## Start EXERCISE MATERIALS

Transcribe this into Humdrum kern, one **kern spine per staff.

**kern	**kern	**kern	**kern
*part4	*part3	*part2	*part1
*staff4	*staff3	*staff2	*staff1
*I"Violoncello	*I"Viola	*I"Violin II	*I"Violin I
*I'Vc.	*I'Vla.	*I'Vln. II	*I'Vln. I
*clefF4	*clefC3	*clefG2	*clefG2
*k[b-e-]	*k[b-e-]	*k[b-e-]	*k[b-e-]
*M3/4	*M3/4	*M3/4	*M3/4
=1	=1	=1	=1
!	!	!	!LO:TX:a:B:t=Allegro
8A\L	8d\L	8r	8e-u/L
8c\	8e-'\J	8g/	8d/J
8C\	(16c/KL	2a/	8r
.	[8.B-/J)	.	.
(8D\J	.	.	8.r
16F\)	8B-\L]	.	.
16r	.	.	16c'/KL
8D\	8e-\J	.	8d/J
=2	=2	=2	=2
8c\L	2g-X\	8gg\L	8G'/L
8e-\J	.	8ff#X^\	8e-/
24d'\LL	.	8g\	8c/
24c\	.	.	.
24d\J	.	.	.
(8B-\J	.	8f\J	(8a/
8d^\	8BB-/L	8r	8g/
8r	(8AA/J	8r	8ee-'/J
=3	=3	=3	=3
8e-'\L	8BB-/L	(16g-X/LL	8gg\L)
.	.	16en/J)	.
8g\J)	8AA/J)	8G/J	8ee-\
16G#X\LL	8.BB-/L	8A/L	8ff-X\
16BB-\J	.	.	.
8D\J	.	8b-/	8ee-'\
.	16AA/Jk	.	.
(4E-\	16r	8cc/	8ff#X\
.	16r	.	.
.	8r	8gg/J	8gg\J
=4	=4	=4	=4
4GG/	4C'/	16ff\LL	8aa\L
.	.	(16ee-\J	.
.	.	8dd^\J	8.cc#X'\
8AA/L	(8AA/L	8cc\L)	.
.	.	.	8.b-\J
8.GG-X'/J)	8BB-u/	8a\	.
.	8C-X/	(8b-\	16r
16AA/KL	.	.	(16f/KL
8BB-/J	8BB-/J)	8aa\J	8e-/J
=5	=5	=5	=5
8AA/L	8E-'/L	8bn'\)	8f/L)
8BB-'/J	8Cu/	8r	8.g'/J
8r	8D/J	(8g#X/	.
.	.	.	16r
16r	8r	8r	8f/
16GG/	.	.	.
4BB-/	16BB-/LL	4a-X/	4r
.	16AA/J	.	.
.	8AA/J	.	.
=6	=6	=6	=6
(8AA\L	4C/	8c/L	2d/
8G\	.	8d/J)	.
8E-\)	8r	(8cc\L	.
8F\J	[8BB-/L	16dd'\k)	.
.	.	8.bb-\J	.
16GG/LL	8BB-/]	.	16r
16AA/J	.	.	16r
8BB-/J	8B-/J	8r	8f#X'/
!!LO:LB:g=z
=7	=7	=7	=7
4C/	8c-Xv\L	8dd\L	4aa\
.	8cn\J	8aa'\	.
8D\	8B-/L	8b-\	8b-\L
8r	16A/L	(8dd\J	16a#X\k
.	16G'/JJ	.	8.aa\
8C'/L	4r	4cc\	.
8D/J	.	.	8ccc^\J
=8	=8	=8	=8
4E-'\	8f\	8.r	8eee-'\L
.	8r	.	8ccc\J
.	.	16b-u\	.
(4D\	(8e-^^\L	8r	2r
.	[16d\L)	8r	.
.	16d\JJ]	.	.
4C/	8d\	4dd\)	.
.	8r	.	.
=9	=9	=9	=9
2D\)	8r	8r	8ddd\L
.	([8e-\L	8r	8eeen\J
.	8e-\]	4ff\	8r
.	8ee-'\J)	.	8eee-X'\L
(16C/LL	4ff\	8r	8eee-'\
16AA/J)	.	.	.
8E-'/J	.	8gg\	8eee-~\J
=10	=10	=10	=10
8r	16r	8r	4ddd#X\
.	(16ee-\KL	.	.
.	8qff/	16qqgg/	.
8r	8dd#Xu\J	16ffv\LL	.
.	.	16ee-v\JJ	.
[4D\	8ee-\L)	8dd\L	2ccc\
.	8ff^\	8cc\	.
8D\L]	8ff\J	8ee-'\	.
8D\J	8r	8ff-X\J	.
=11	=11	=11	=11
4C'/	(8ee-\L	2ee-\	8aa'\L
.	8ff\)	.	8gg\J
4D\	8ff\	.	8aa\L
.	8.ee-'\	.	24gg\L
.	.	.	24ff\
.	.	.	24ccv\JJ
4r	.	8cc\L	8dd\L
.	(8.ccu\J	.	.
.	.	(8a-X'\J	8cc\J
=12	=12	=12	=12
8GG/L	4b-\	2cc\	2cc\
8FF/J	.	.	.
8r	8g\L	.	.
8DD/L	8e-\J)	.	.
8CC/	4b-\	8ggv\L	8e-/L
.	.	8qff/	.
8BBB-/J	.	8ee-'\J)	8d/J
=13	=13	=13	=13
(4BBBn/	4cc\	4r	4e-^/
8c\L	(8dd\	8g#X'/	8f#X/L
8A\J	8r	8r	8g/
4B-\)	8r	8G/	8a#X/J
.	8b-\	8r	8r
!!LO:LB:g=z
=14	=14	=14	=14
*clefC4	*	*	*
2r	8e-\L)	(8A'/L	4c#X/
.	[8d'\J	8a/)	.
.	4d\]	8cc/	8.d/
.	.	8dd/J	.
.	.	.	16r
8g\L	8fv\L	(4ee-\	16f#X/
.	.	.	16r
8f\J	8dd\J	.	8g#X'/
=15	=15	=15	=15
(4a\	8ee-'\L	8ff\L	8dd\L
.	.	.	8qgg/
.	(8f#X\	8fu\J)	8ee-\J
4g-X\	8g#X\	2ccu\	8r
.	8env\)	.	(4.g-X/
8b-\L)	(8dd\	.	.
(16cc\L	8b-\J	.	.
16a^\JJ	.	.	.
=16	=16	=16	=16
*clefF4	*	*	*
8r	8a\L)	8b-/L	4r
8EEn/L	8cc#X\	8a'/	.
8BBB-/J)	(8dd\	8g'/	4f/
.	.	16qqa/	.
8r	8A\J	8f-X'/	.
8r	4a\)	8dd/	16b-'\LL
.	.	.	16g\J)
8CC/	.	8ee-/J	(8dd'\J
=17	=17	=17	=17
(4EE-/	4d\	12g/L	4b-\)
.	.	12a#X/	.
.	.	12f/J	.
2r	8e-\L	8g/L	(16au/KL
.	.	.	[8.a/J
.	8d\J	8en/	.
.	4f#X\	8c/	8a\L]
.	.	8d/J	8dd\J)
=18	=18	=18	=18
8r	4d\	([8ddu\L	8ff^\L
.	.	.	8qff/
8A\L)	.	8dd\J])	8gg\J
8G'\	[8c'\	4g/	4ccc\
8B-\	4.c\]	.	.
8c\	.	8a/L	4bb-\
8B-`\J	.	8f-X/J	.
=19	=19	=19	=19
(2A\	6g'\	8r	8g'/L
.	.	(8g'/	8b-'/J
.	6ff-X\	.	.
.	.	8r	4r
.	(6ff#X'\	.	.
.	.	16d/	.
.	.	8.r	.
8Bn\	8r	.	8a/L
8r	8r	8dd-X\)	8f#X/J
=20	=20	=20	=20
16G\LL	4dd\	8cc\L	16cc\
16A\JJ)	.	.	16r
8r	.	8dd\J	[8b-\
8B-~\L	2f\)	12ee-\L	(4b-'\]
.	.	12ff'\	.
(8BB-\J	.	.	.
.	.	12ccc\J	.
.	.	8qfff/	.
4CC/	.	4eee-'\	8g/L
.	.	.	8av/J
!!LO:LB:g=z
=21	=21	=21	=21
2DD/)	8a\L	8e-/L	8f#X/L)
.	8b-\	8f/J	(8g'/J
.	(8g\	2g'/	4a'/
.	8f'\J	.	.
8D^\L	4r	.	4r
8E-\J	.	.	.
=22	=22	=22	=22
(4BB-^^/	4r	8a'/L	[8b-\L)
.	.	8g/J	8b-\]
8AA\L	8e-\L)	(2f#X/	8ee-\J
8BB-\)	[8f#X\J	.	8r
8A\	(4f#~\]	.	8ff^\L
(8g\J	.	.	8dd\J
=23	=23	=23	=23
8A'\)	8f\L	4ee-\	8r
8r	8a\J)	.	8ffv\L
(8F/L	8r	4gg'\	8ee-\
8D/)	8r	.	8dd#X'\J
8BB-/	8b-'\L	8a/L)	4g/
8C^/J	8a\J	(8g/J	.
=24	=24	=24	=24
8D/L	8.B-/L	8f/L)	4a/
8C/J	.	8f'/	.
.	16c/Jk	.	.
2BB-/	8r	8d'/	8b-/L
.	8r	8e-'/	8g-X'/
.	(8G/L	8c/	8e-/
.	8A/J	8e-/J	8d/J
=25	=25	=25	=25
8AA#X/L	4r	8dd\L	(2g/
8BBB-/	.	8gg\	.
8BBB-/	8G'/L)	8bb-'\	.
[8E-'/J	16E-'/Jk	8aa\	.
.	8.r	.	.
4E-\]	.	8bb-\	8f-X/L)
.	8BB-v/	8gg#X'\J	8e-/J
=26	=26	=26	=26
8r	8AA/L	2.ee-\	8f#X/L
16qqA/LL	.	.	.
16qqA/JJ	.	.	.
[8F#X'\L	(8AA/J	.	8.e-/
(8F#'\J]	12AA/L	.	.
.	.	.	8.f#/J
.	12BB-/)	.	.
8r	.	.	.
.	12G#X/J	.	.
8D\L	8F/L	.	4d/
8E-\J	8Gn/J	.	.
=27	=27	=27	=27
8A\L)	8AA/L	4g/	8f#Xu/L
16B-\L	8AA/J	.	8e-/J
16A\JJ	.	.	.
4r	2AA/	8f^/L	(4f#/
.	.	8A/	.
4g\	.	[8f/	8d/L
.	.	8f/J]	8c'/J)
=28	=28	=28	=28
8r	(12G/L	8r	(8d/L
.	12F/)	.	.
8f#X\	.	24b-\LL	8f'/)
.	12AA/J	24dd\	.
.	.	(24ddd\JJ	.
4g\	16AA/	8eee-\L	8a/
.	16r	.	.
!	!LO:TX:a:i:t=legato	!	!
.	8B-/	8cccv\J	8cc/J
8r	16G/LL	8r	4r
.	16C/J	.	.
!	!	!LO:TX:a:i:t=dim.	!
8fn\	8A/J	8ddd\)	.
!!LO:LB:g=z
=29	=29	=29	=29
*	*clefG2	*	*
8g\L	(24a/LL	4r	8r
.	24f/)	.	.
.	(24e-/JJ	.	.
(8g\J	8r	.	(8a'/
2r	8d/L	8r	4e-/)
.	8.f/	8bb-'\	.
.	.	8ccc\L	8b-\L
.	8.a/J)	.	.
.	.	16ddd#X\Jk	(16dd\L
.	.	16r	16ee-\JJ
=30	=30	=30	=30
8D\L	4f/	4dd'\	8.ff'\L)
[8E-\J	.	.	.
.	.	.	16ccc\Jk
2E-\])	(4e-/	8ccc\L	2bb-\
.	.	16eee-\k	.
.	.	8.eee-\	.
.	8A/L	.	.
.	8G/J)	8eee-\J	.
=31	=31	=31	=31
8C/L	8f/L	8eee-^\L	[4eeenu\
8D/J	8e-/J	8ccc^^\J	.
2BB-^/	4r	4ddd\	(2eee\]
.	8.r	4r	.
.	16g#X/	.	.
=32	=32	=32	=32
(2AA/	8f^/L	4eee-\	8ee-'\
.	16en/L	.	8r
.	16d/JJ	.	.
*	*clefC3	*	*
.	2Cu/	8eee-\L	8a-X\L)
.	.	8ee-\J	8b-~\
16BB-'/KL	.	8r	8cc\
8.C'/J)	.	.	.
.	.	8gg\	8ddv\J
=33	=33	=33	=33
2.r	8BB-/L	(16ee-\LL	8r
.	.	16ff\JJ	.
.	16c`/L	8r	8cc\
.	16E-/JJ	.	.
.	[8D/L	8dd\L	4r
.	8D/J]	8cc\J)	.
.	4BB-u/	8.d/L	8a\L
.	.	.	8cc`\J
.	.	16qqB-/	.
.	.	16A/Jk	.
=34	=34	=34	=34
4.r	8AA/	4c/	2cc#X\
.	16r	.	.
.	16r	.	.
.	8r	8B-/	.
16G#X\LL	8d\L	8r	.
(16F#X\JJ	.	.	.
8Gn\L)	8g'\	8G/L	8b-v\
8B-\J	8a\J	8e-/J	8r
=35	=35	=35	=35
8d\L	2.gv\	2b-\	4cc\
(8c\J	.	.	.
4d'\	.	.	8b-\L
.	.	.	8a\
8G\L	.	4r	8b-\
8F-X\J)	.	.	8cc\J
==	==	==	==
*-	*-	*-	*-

## End EXERCISE MATERIALS

PROBLEM STATEMENT:
Find every line in the items above that contains the string "kern" and copy each one.

THE RESPONSE:
Transcribe this into Humdrum kern, one **kern spine per staff.
**kern	**kern	**kern	**kern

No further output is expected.